In the listing below, locate the line with "black 1x1 brick" and the line with "lime 1x2 slope", then output both and everything between them exactly, minus any pictures.

##### RECORDED DATA

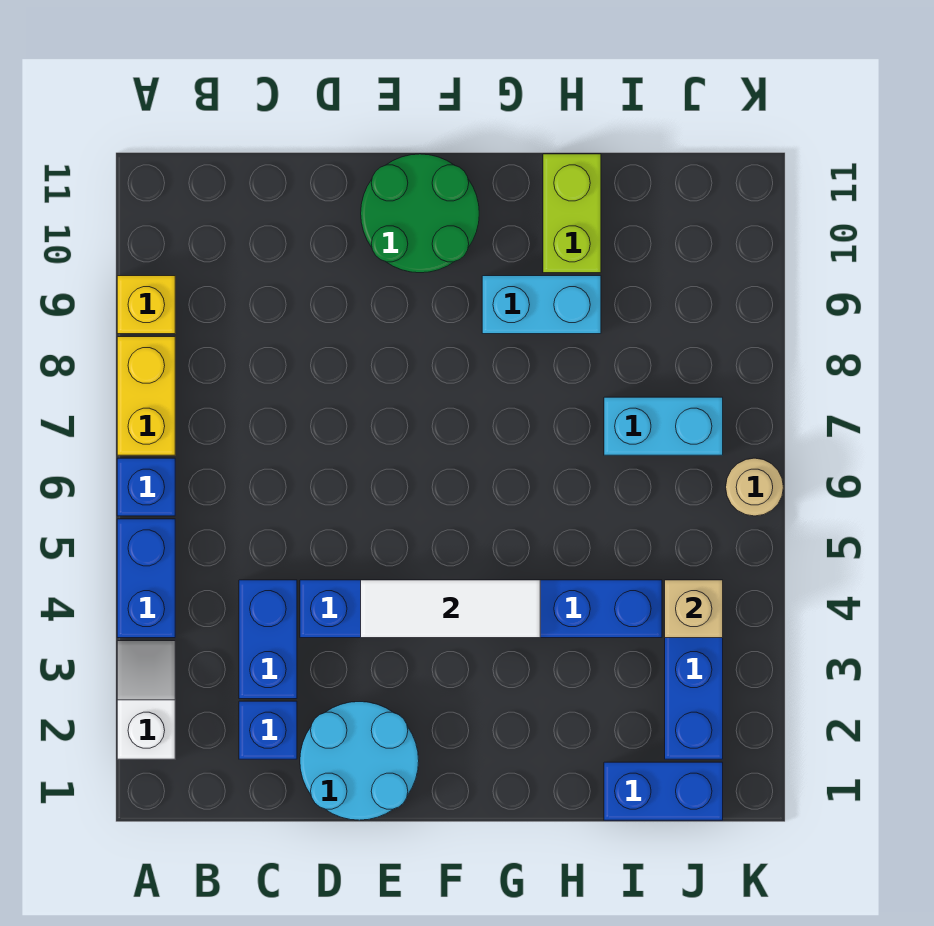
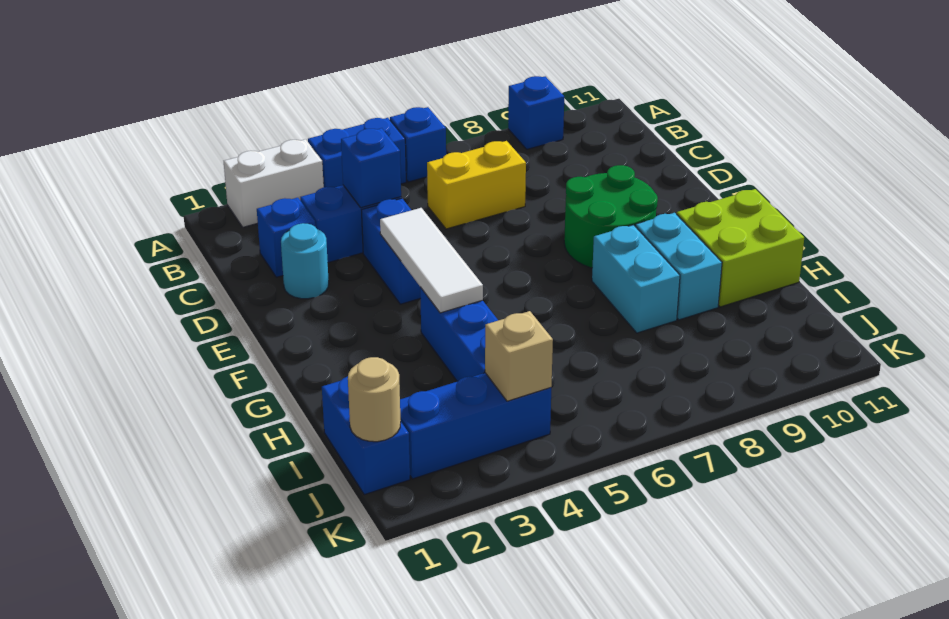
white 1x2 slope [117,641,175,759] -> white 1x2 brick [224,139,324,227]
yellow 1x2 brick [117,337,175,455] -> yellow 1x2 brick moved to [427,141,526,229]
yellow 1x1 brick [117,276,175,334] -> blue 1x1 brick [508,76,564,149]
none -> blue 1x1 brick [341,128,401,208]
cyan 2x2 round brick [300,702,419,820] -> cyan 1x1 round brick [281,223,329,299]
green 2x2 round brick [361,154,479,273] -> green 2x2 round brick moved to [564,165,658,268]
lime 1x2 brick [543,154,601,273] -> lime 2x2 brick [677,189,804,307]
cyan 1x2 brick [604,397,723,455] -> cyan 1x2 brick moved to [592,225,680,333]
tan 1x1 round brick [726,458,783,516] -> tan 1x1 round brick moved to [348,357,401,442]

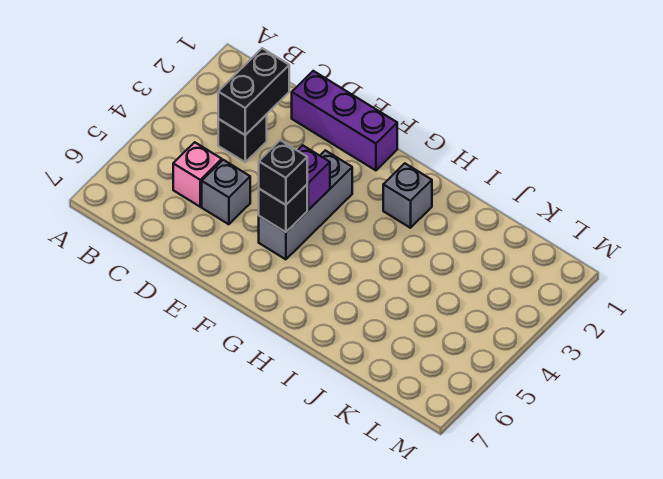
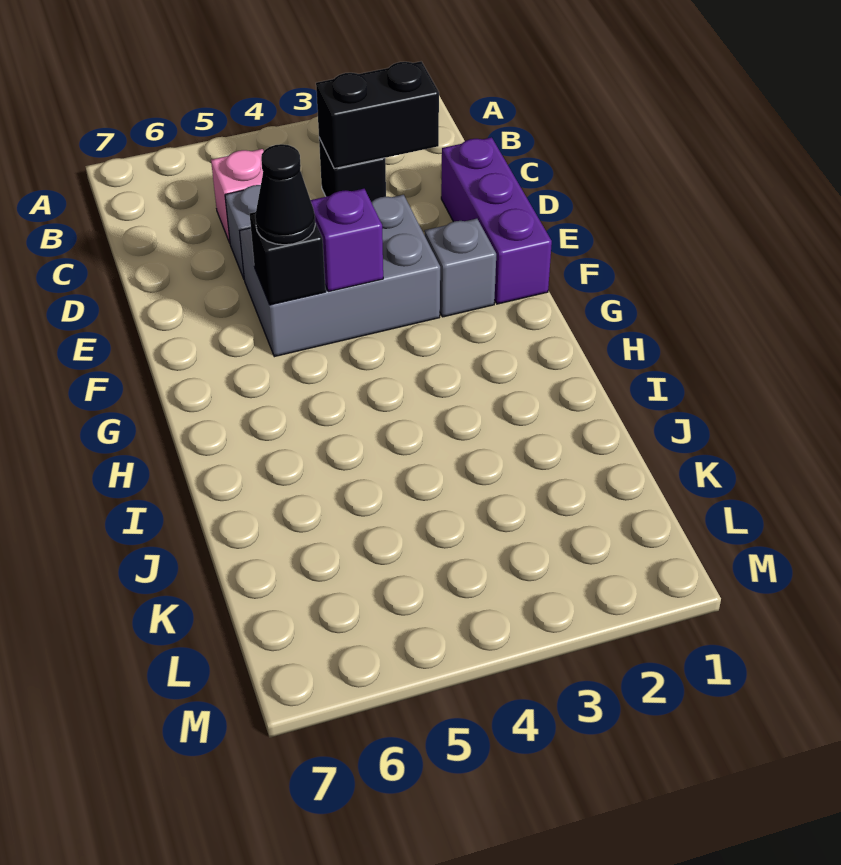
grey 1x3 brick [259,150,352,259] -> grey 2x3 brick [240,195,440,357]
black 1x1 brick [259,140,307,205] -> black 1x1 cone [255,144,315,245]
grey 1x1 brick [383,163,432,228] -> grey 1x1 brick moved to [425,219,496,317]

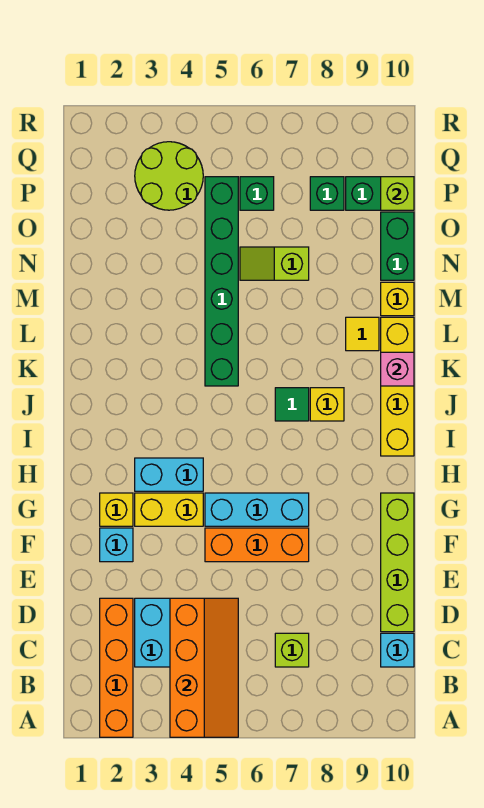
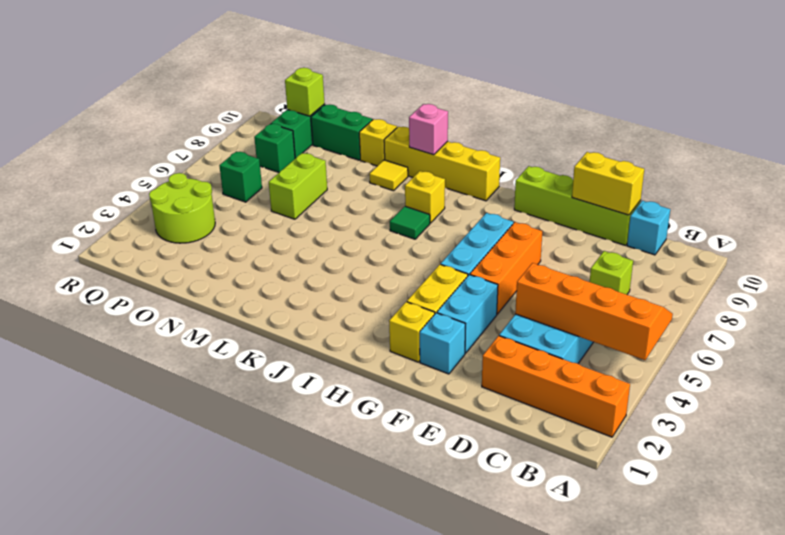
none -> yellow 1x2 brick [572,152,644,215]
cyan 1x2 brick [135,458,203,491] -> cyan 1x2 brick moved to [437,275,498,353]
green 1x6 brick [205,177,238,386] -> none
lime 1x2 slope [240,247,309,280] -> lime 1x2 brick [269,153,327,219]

##########
##### RECORDED DATA

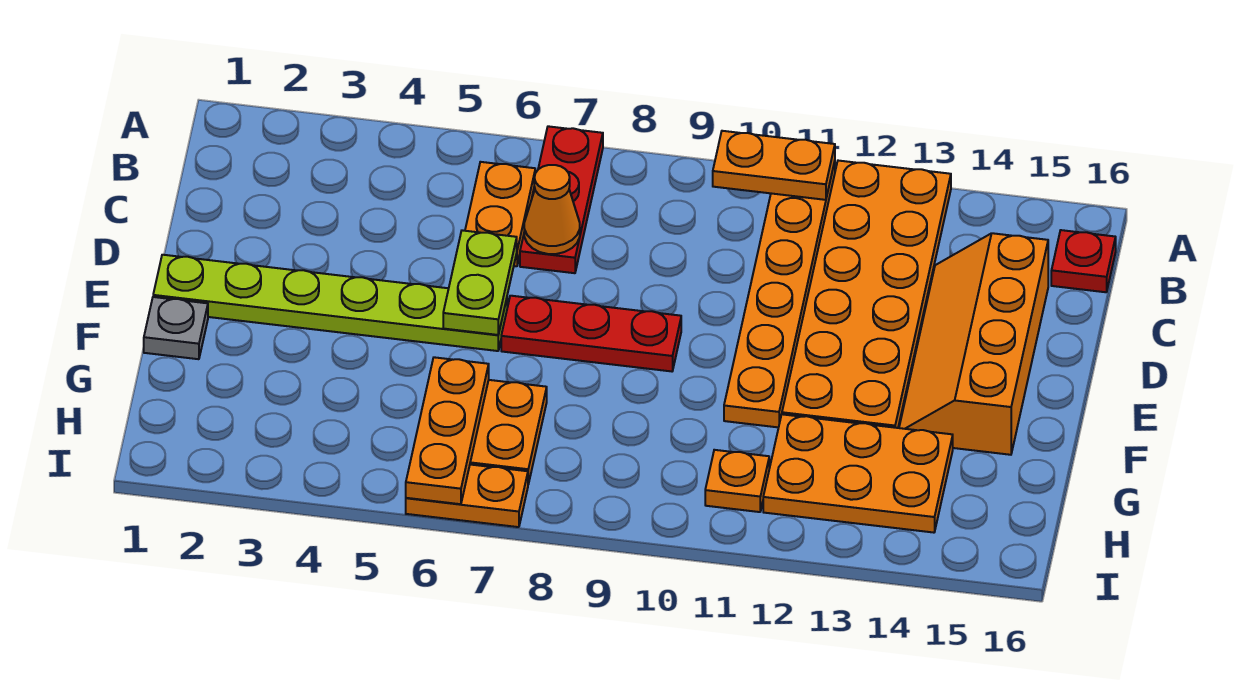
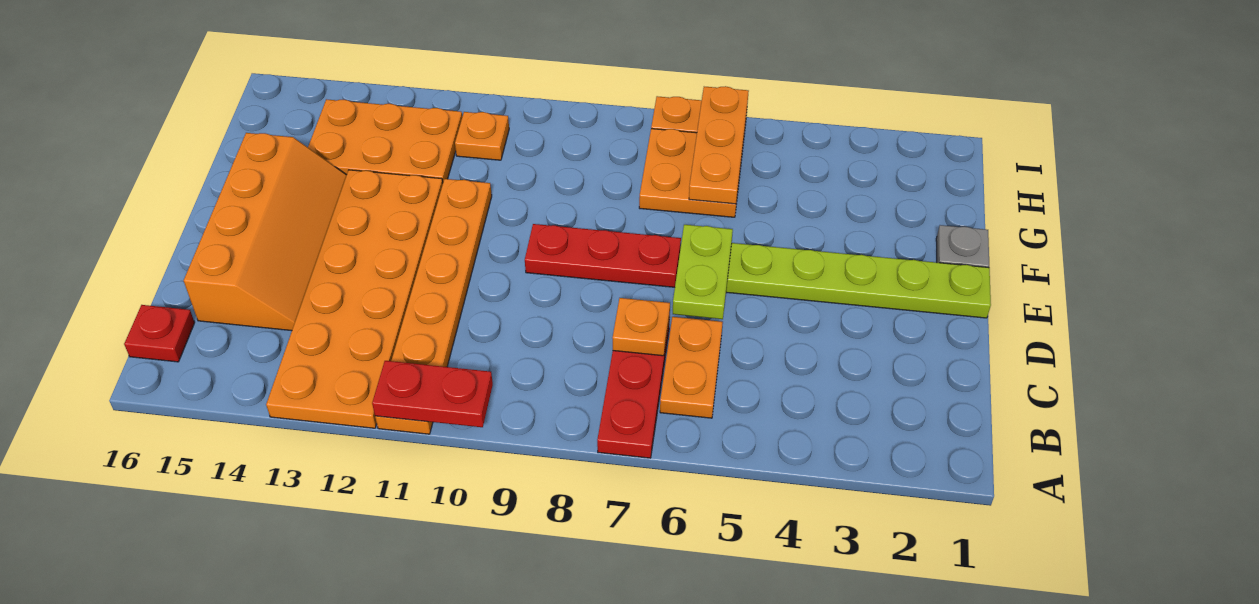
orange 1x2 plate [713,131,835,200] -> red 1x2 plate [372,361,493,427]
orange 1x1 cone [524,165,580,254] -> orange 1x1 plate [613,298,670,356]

##########
##### RECORDED DATA

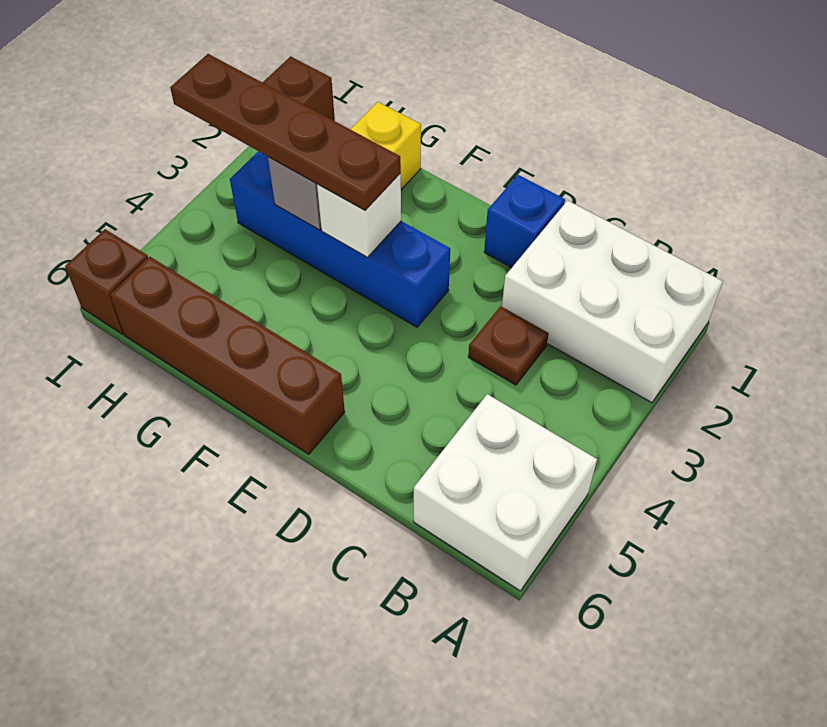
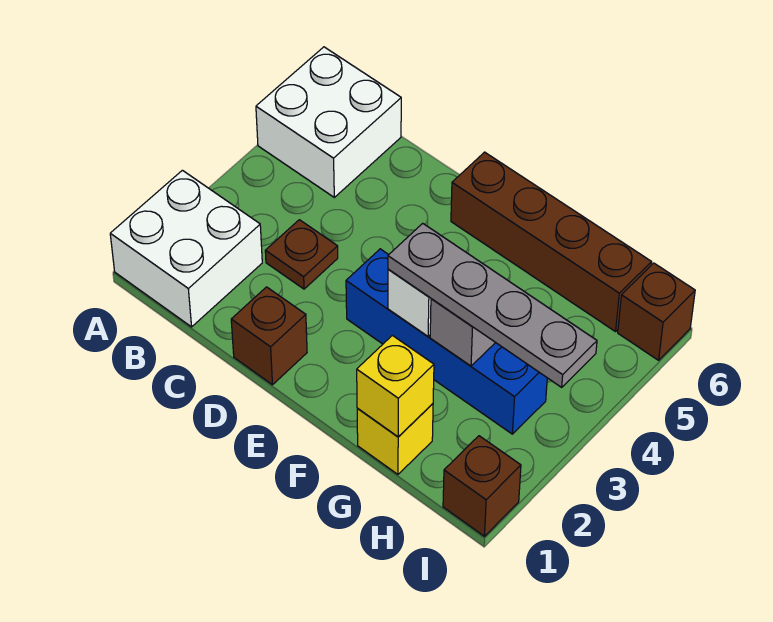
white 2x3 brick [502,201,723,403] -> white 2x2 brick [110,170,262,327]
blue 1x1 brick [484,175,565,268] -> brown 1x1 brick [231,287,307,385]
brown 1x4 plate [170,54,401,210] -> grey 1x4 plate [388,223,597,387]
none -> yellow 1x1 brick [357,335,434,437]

##########

**WRITTEN REPLY**
black 1x1 brick [259,140,307,205] -> black 1x1 cone [255,144,315,245]
grey 1x1 brick [383,163,432,228] -> grey 1x1 brick moved to [425,219,496,317]

none -> yellow 1x2 brick [572,152,644,215]
cyan 1x2 brick [135,458,203,491] -> cyan 1x2 brick moved to [437,275,498,353]
green 1x6 brick [205,177,238,386] -> none
lime 1x2 slope [240,247,309,280] -> lime 1x2 brick [269,153,327,219]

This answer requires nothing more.